**Brief**
Please print every record below exactly as it appears.

**Input data**

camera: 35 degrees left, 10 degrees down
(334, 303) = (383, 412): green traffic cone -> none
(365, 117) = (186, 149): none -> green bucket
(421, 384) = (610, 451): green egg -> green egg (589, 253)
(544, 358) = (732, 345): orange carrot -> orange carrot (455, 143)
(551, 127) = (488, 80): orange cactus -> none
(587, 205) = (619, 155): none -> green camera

**Task output**
camera: 35 degrees left, 10 degrees down
(334, 303) = (383, 412): green traffic cone -> none
(365, 117) = (186, 149): none -> green bucket
(421, 384) = (610, 451): green egg -> green egg (589, 253)
(544, 358) = (732, 345): orange carrot -> orange carrot (455, 143)
(551, 127) = (488, 80): orange cactus -> none
(587, 205) = (619, 155): none -> green camera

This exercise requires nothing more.